WORK TASK: Please give back, exactly as written, the lines from the line with "brown padlock: 5 -> 8" to the line with "turquoise gift: 1 -> 3" in the listing below, leaving out all pictures.

PROVIDED ENTRIES:
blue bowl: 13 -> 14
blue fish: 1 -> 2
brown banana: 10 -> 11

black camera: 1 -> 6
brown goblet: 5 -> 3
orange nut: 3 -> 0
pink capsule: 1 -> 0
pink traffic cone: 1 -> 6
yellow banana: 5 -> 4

--

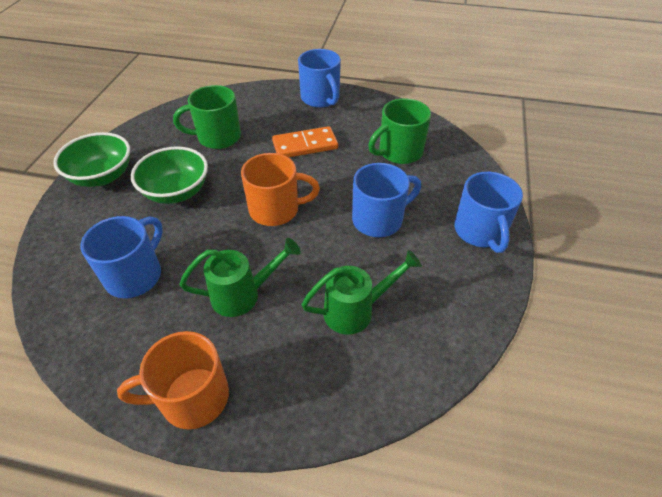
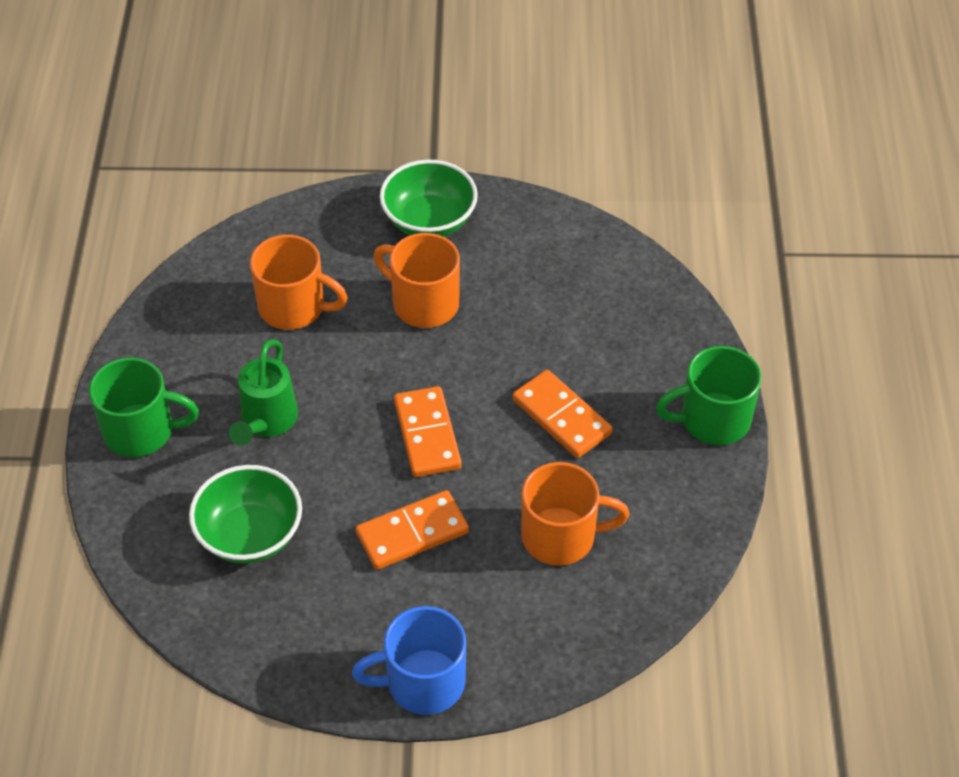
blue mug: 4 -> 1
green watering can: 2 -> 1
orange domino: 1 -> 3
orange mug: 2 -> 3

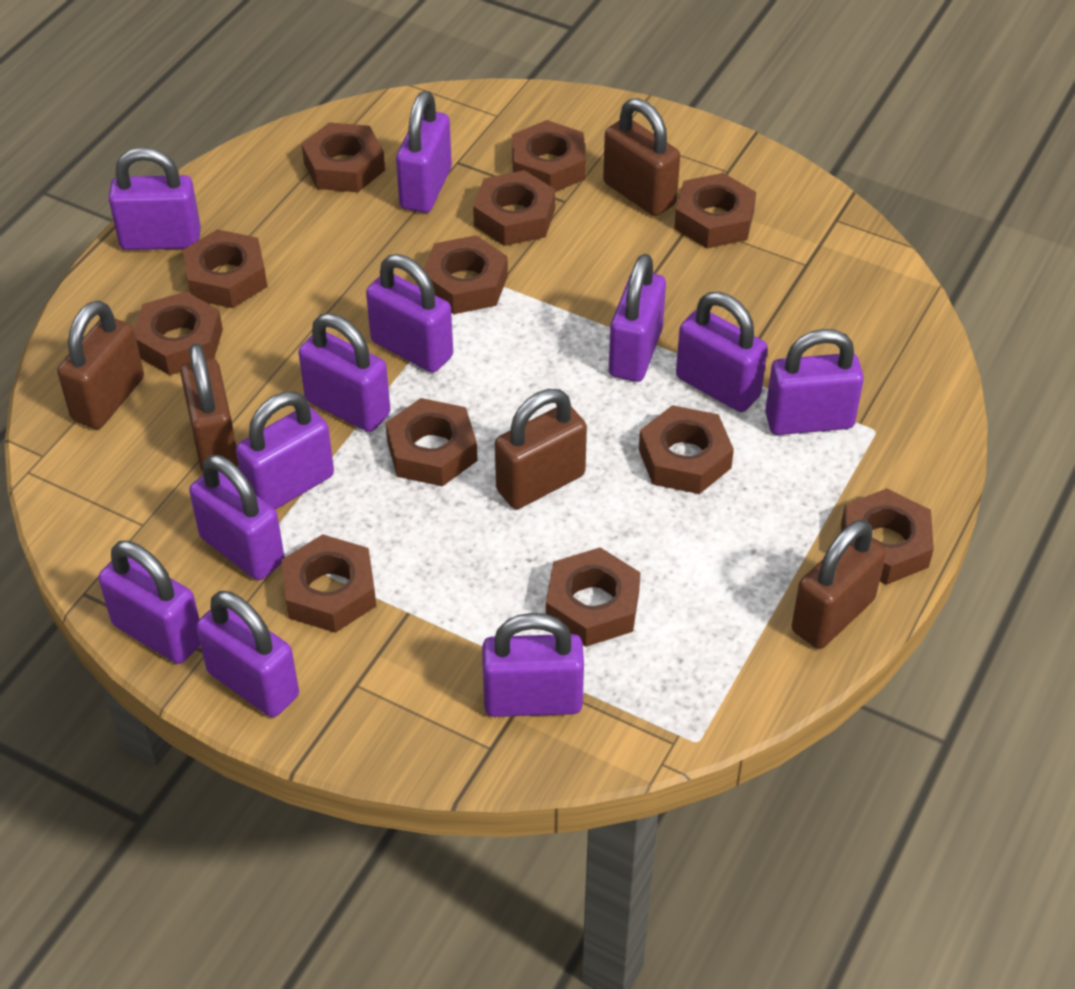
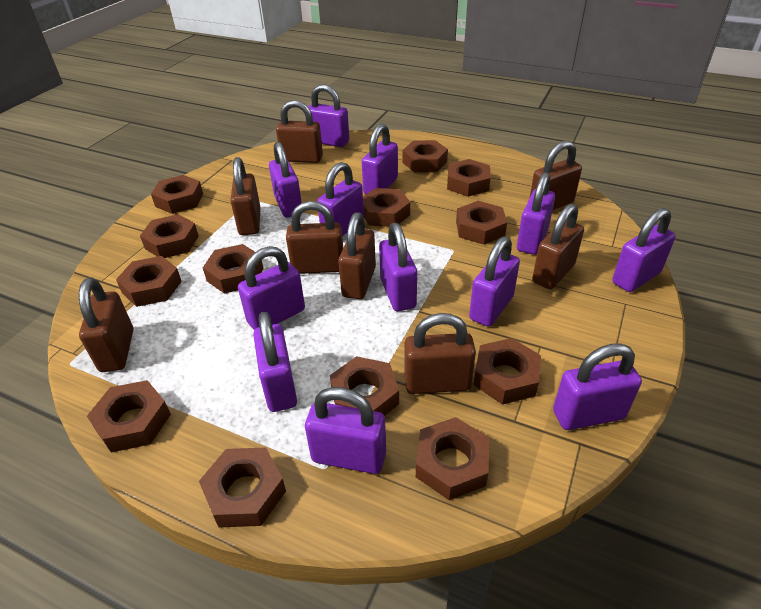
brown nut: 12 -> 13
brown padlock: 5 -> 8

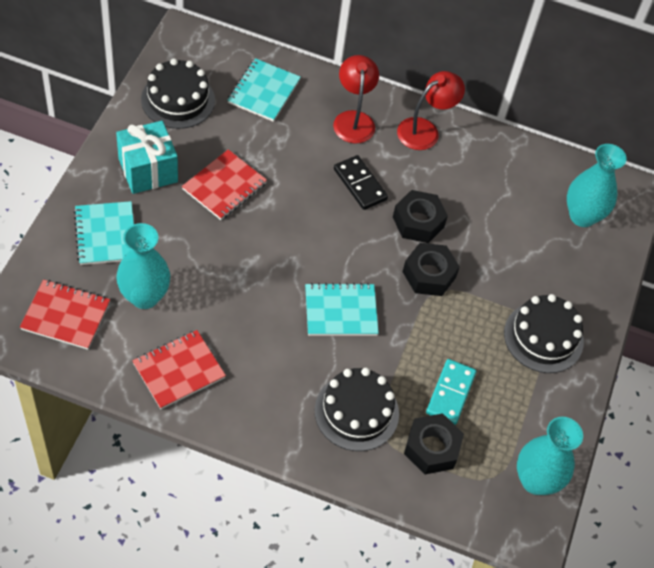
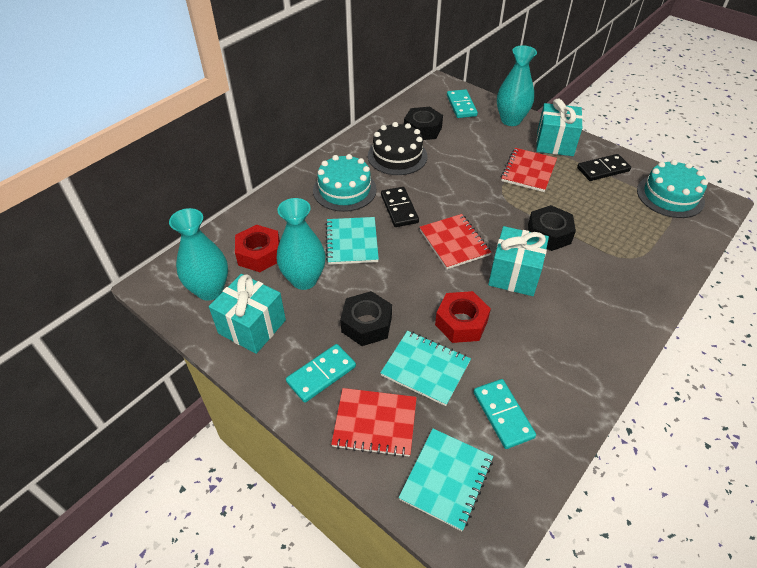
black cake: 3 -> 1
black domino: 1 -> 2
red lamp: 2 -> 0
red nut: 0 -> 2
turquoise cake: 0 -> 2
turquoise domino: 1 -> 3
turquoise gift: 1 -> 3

--

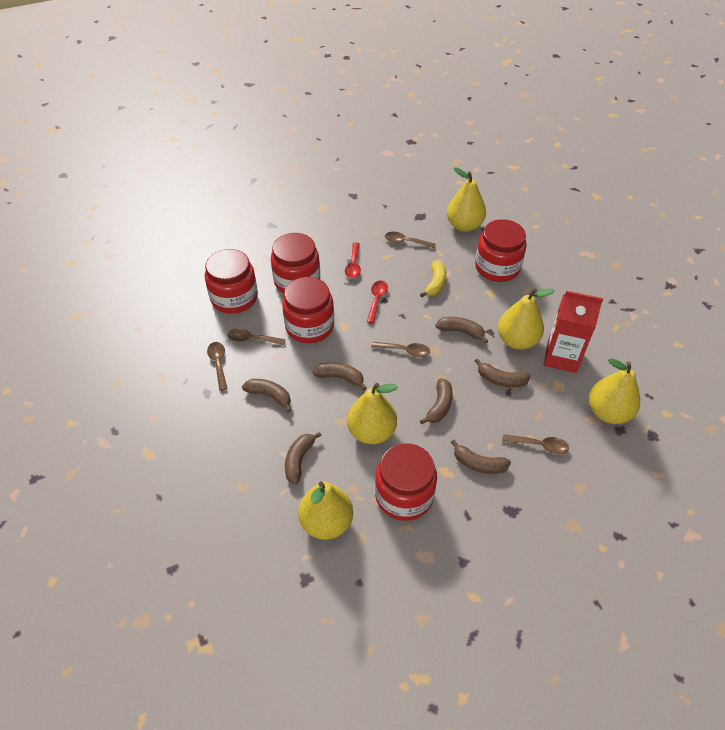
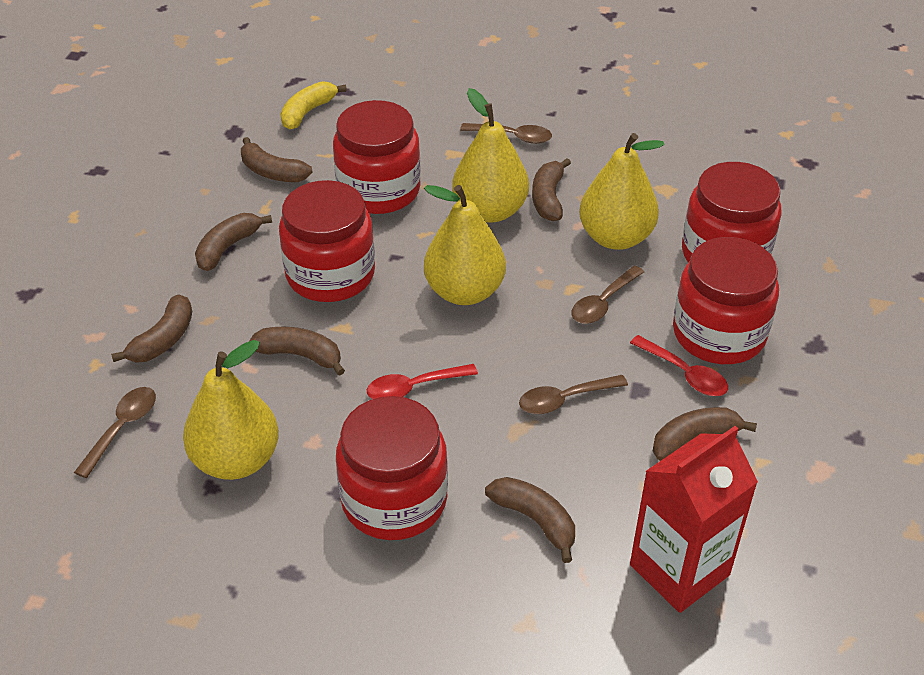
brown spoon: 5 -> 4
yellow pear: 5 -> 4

REPLY TO THE EXERCISE:
brown padlock: 5 -> 8

black cake: 3 -> 1
black domino: 1 -> 2
red lamp: 2 -> 0
red nut: 0 -> 2
turquoise cake: 0 -> 2
turquoise domino: 1 -> 3
turquoise gift: 1 -> 3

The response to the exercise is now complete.